Dataset entries:

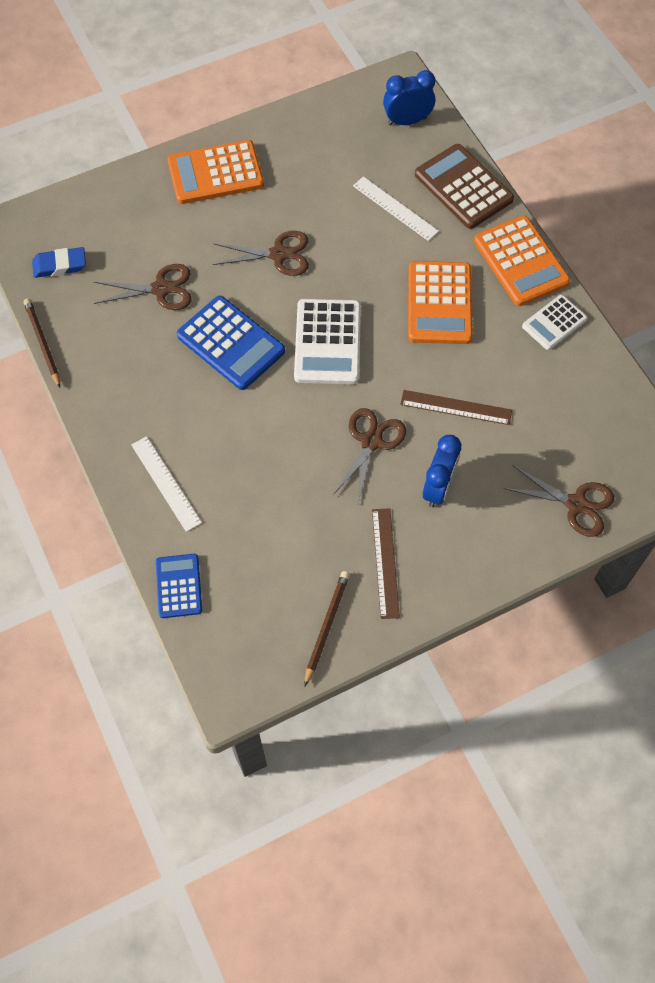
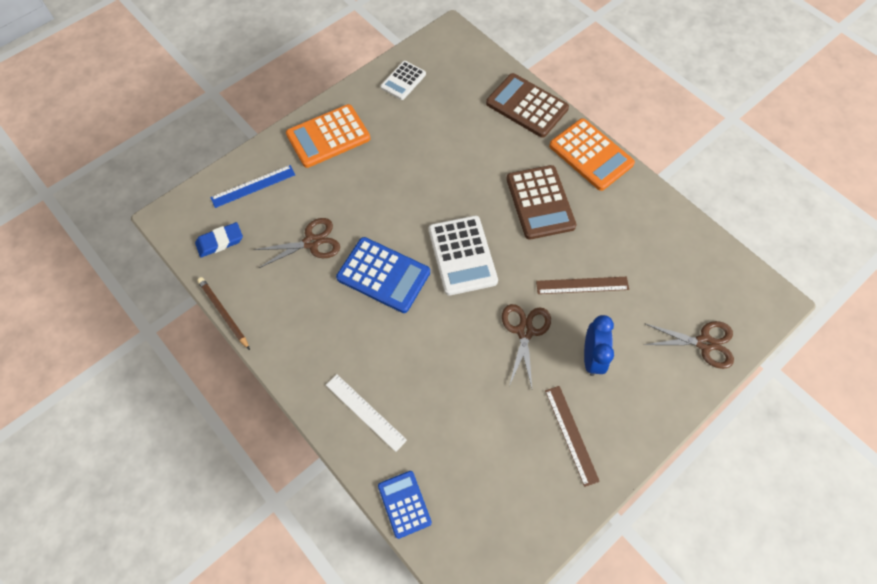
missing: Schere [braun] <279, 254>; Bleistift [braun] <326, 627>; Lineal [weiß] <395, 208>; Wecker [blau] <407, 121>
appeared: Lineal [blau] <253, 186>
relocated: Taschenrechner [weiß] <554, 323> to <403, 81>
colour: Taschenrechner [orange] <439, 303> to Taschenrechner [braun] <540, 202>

...

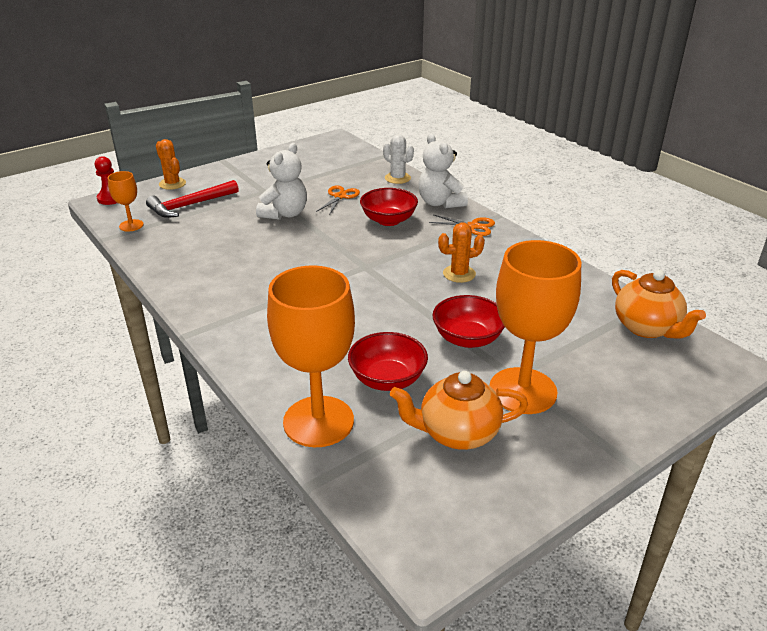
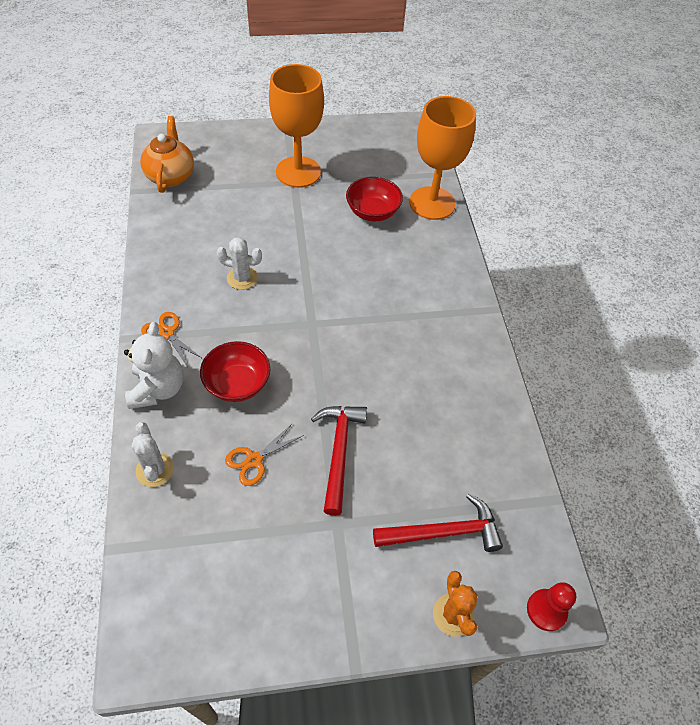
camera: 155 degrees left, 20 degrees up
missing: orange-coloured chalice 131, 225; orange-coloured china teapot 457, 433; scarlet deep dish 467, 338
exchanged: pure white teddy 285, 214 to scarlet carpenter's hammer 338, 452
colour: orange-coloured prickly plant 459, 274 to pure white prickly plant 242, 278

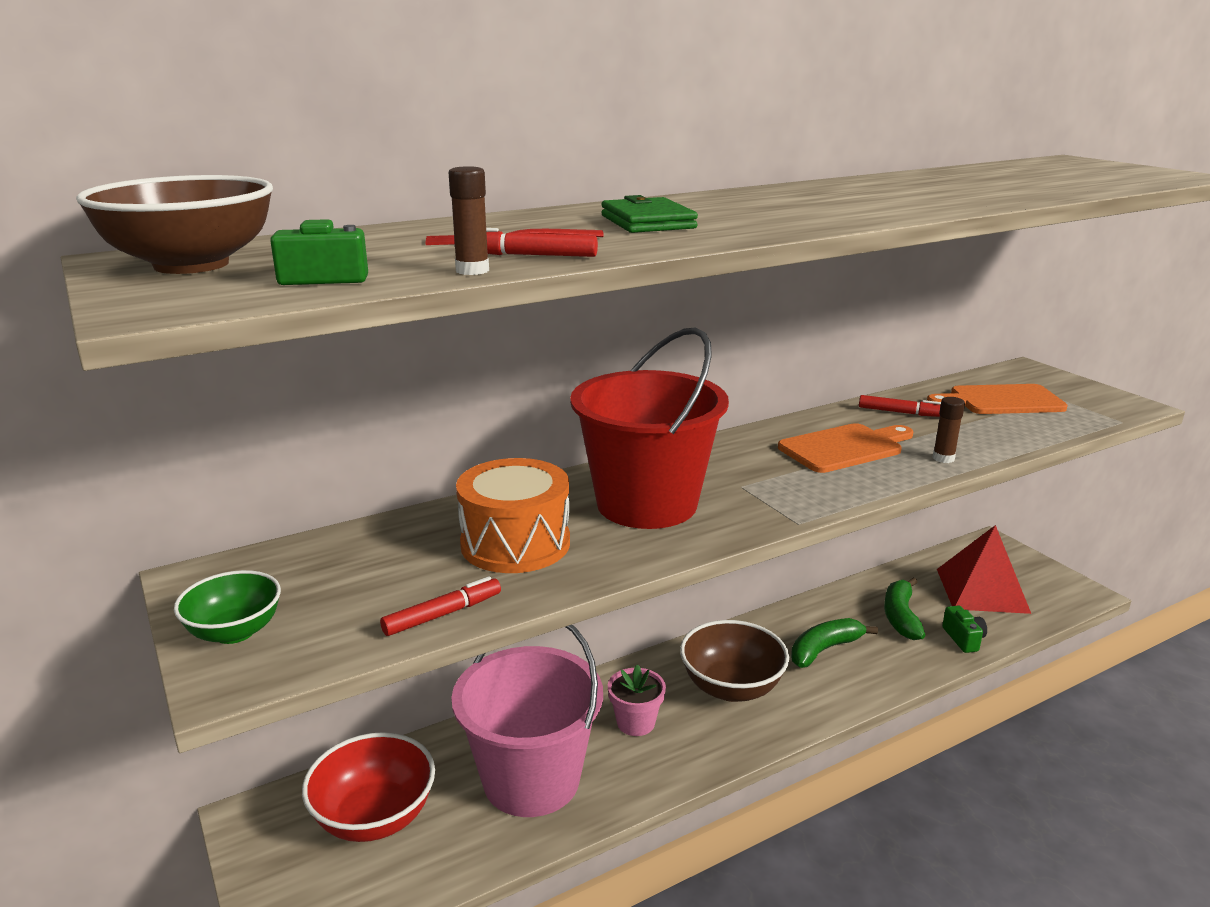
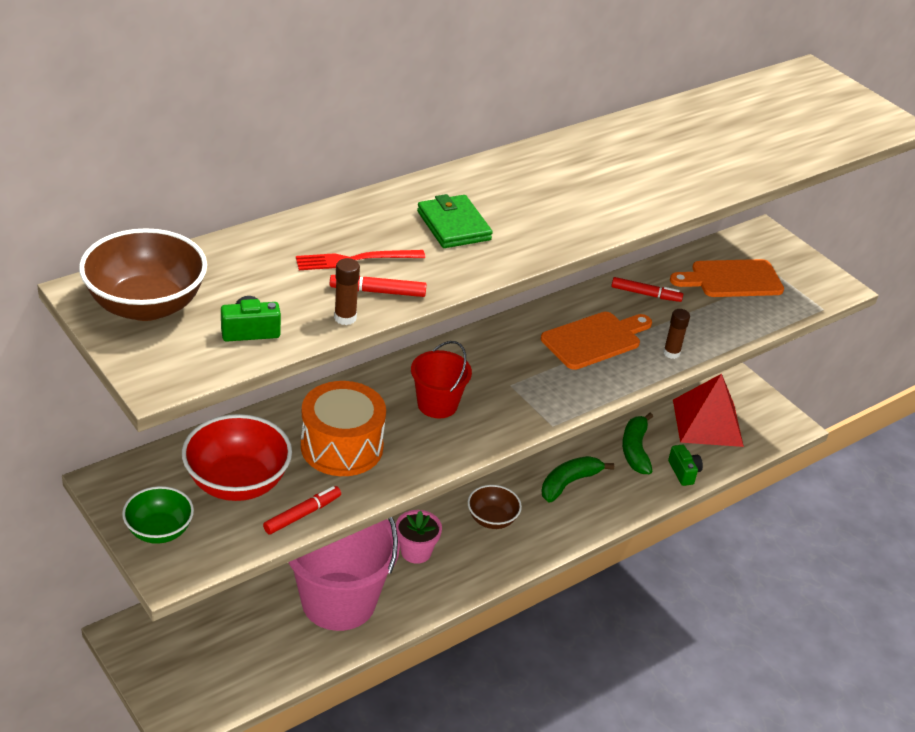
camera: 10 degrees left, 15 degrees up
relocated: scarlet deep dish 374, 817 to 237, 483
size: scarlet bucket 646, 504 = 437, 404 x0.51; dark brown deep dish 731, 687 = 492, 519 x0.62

Problem to work on: Copy out precisely the lines from the line with "camera: 155 degrees left, 20 degrees up" to the line with "exchanged: pure white" in the material above, including those two lines and omitting all the rest.

Solution:
camera: 155 degrees left, 20 degrees up
missing: orange-coloured chalice 131, 225; orange-coloured china teapot 457, 433; scarlet deep dish 467, 338
exchanged: pure white teddy 285, 214 to scarlet carpenter's hammer 338, 452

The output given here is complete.